### Work to complete
Count every line in the records below that contains the string "purple". Report that number alone.

### Records supplied

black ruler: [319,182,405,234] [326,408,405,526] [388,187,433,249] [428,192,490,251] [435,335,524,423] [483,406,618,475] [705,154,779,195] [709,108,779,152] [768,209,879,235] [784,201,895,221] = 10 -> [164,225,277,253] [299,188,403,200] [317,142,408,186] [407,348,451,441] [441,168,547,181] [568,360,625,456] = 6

* * *

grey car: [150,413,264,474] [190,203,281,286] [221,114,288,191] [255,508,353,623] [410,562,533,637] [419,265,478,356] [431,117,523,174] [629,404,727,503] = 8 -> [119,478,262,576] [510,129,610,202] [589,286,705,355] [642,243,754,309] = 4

* * *

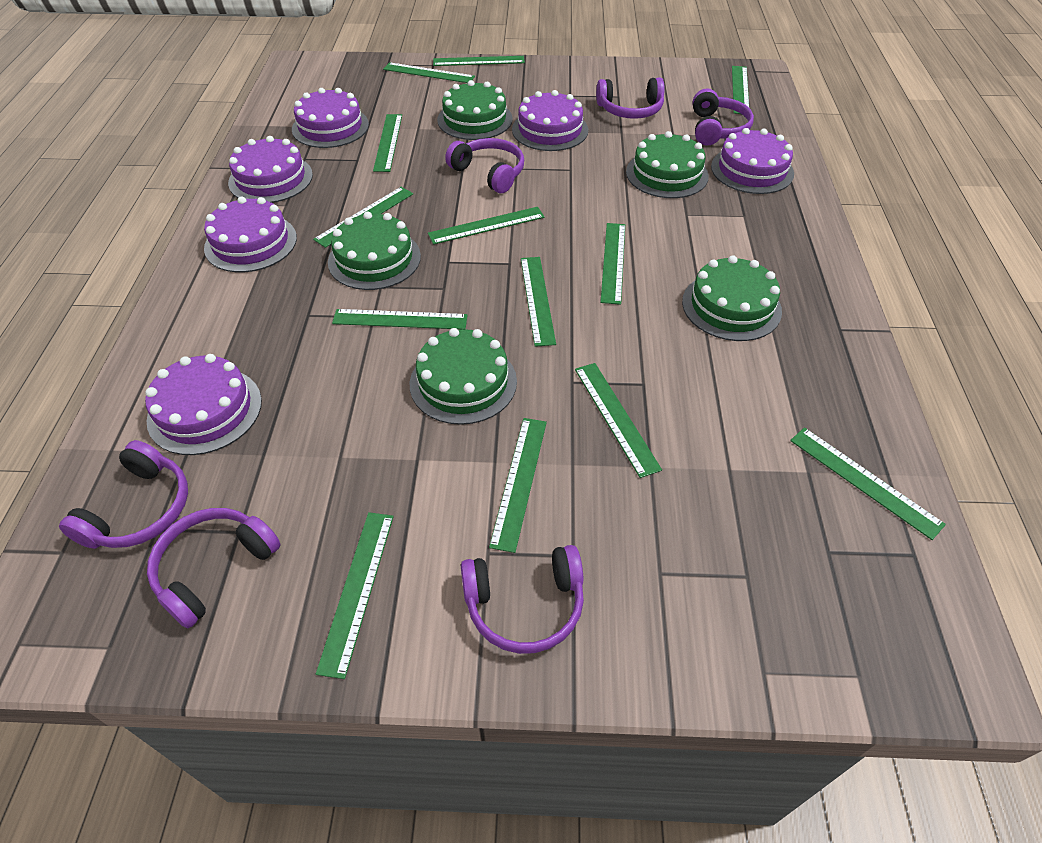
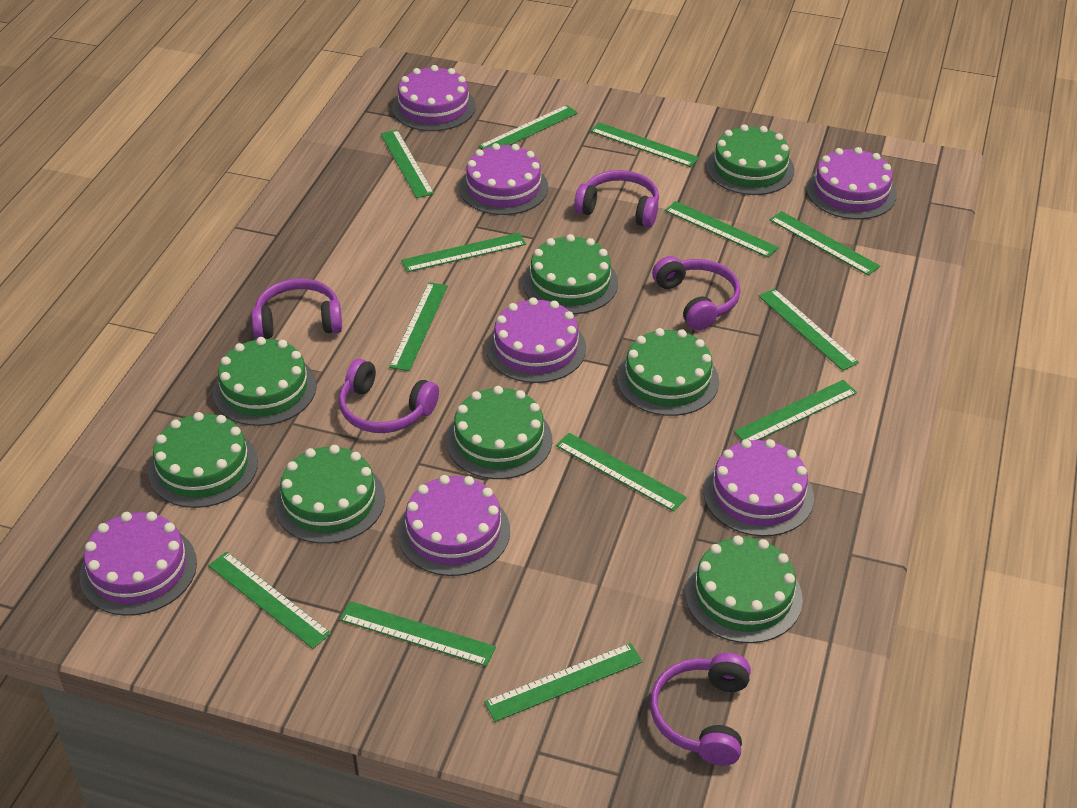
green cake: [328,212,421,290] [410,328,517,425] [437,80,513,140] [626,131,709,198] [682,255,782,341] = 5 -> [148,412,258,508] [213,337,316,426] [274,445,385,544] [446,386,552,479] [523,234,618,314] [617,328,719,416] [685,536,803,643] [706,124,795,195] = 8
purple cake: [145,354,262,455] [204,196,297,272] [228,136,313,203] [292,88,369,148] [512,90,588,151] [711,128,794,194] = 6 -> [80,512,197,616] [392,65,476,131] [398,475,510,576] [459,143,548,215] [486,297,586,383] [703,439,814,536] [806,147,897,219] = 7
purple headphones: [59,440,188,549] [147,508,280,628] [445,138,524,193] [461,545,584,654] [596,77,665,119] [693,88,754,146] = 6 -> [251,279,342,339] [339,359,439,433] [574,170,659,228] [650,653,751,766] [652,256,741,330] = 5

### Exercise result
2